Stored dataset items:
════════════════════

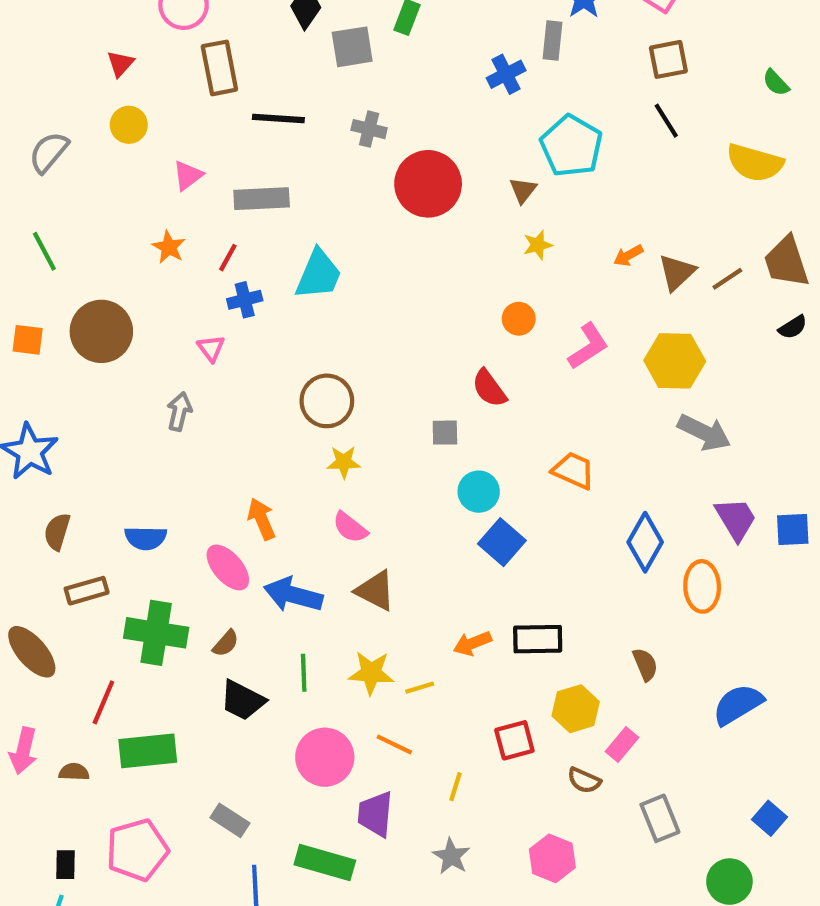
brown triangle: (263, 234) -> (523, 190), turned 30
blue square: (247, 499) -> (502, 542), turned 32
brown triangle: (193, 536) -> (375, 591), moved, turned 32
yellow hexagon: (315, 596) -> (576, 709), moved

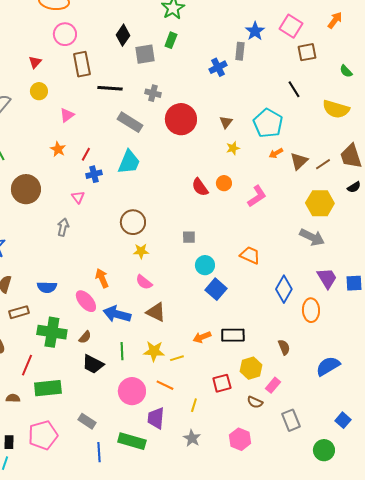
brown square: (668, 59) -> (307, 52), moved
cyan pentagon: (571, 146) -> (268, 123), moved
gray rectangle: (262, 199) -> (130, 122), moved, turned 35
yellow hexagon: (675, 361) -> (320, 203), moved
red semicircle: (489, 388) -> (200, 187), moved

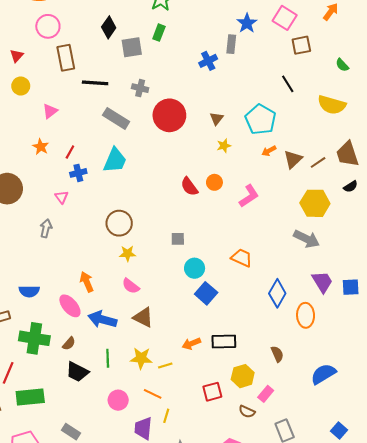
pink circle: (132, 391) -> (118, 400), size x0.7
yellow line: (194, 405) -> (166, 416), moved

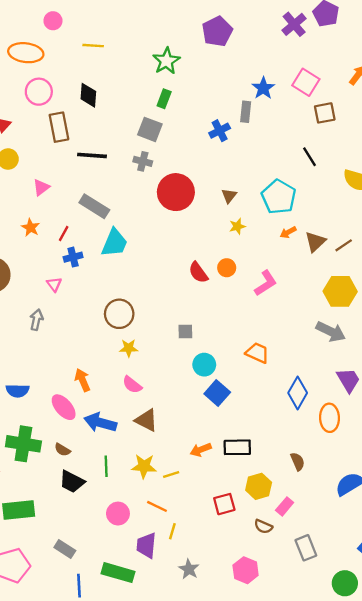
black diamond: (109, 27) -> (88, 95), moved, turned -30
gray square: (132, 47) -> (150, 129), moved, turned 30
gray rectangle: (116, 118) -> (94, 206), moved
brown semicircle: (69, 344) -> (62, 450), turned 80

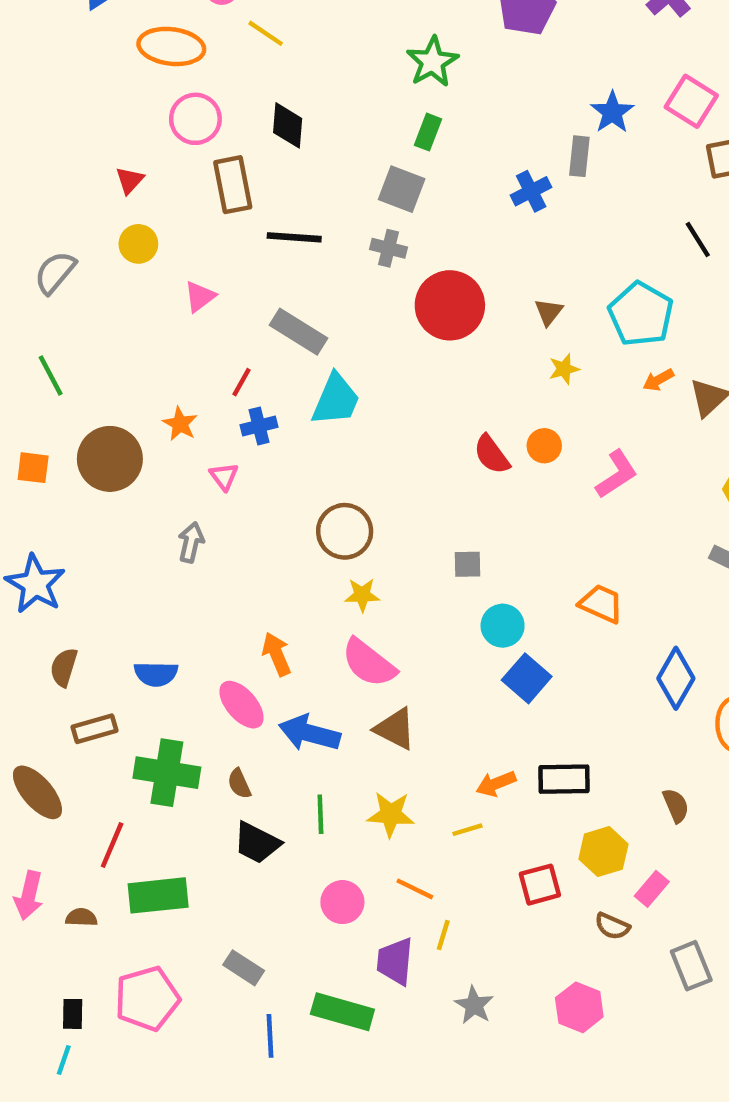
yellow line: (93, 46) -> (266, 33), moved, turned 30
orange star: (31, 228) -> (180, 424), moved
pink semicircle: (132, 385) -> (369, 663), size x1.5
brown semicircle: (62, 450) -> (239, 784), turned 35
yellow line: (171, 475) -> (467, 830), moved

════════════════════

#### [Your task]
Give every line of the data above again as it stands; the pictures stay out.

#### [Result of the exercise]
brown triangle: (263, 234) -> (523, 190), turned 30
blue square: (247, 499) -> (502, 542), turned 32
brown triangle: (193, 536) -> (375, 591), moved, turned 32
yellow hexagon: (315, 596) -> (576, 709), moved

brown square: (668, 59) -> (307, 52), moved
cyan pentagon: (571, 146) -> (268, 123), moved
gray rectangle: (262, 199) -> (130, 122), moved, turned 35
yellow hexagon: (675, 361) -> (320, 203), moved
red semicircle: (489, 388) -> (200, 187), moved

pink circle: (132, 391) -> (118, 400), size x0.7
yellow line: (194, 405) -> (166, 416), moved

black diamond: (109, 27) -> (88, 95), moved, turned -30
gray square: (132, 47) -> (150, 129), moved, turned 30
gray rectangle: (116, 118) -> (94, 206), moved
brown semicircle: (69, 344) -> (62, 450), turned 80

yellow line: (93, 46) -> (266, 33), moved, turned 30
orange star: (31, 228) -> (180, 424), moved
pink semicircle: (132, 385) -> (369, 663), size x1.5
brown semicircle: (62, 450) -> (239, 784), turned 35
yellow line: (171, 475) -> (467, 830), moved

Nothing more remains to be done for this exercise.